## EXCERPTED RECORDS
=== Section Start ===
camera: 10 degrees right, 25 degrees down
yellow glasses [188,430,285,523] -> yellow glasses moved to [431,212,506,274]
=== Section End ===
=== Section Start ===
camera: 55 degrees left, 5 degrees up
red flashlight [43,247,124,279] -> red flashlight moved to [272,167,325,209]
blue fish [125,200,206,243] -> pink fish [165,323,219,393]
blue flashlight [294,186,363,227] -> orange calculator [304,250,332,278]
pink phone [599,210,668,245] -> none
=== Section End ===
=== Section Start ===
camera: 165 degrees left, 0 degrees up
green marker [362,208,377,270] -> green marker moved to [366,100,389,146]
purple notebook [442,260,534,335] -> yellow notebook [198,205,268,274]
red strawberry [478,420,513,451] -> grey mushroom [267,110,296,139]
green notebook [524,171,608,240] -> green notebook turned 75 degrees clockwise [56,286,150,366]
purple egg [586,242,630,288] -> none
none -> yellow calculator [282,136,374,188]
=== Section End ===
## EXERCISE PROMPT
Once you find the line with "red strawberry [478,420,513,451]" in the entries above, output it and each line after it up to and including the line with "none -> yellow calculator [282,136,374,188]", and nothing else.

## RESPONSE TO THIS TASK
red strawberry [478,420,513,451] -> grey mushroom [267,110,296,139]
green notebook [524,171,608,240] -> green notebook turned 75 degrees clockwise [56,286,150,366]
purple egg [586,242,630,288] -> none
none -> yellow calculator [282,136,374,188]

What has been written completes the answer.